Exercise instructions – Every line with "golden" in it should be copied from the data.

►

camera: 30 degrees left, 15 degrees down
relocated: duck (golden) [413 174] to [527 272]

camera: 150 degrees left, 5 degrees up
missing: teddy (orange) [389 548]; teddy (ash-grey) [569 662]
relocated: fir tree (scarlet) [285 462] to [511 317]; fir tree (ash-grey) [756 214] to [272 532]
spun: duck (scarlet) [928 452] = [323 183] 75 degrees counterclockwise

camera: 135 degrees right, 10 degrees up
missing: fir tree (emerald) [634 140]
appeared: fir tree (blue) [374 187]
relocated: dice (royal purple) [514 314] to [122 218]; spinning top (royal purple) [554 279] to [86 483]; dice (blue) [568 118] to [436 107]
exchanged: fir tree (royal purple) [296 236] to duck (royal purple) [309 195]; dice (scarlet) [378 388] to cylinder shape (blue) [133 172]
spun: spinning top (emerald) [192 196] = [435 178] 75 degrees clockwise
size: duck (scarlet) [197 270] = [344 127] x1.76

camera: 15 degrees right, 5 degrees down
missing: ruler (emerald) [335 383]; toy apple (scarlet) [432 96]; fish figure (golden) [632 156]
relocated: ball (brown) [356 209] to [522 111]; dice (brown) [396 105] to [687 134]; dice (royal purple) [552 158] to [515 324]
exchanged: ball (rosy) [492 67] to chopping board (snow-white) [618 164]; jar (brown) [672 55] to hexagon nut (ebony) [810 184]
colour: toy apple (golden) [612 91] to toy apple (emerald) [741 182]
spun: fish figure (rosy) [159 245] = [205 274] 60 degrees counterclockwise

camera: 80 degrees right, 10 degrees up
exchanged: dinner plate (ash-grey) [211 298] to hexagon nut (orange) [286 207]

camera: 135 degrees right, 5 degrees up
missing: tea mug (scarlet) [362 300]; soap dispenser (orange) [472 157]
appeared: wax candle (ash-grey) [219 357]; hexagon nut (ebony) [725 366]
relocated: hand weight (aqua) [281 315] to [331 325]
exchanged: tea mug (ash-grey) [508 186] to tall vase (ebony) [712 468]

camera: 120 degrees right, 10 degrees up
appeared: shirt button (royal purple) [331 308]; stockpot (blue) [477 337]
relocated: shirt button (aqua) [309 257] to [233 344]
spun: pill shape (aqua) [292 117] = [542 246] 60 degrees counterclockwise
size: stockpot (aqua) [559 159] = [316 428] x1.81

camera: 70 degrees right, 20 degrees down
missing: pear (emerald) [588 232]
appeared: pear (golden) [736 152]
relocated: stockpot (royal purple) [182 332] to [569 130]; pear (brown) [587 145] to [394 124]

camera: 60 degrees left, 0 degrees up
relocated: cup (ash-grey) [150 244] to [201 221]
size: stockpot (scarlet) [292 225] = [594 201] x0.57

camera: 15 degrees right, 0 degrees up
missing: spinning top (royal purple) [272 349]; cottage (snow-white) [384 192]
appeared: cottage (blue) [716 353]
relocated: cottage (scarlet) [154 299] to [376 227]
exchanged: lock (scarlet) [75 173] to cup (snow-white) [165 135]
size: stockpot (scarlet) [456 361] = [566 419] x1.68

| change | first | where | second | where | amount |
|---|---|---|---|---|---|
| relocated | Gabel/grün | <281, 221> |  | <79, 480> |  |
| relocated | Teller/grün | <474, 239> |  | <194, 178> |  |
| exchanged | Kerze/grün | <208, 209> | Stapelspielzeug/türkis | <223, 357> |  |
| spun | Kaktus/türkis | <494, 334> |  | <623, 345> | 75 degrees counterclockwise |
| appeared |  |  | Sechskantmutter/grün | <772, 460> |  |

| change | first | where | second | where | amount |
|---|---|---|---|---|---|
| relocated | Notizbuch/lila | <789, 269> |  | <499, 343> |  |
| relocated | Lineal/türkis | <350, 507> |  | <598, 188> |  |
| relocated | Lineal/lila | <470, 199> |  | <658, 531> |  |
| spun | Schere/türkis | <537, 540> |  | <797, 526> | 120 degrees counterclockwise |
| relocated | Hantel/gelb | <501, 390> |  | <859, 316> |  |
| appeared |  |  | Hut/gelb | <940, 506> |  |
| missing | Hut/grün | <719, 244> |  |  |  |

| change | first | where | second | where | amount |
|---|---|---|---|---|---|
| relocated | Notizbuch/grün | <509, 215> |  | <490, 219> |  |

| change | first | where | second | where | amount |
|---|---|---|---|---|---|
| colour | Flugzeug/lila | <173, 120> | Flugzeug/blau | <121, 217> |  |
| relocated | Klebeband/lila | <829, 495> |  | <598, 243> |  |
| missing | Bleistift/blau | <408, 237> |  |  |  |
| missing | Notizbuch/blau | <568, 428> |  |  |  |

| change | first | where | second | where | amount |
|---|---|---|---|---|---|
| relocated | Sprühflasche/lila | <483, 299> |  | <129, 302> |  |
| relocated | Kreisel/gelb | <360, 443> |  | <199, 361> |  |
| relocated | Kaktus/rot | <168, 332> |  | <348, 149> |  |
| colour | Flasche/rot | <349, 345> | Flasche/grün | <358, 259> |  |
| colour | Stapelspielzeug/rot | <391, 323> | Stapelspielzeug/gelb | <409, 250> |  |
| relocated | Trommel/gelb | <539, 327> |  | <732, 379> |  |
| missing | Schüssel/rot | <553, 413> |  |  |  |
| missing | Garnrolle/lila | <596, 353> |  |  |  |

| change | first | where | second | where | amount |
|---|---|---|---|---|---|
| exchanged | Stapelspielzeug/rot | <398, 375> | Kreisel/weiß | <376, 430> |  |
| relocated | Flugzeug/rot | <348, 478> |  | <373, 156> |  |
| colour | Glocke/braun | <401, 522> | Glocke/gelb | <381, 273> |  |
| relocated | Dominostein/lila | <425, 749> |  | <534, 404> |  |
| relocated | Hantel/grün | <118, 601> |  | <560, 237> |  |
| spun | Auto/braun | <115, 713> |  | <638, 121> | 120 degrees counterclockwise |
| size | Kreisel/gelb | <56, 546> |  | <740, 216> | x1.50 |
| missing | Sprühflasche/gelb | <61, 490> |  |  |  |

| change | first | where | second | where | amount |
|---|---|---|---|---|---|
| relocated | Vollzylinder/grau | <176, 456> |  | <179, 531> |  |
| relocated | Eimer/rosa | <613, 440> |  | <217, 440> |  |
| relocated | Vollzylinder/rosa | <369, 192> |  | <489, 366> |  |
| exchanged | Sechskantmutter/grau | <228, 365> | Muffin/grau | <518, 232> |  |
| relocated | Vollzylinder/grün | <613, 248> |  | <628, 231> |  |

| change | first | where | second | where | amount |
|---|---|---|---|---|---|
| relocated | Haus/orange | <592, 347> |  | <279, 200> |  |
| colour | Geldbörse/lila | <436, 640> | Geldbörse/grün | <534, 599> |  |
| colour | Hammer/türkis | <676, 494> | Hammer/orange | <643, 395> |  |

◄

Exercise answer –
relocated: duck (golden) [413 174] to [527 272]
missing: ruler (emerald) [335 383]; toy apple (scarlet) [432 96]; fish figure (golden) [632 156]
colour: toy apple (golden) [612 91] to toy apple (emerald) [741 182]
appeared: pear (golden) [736 152]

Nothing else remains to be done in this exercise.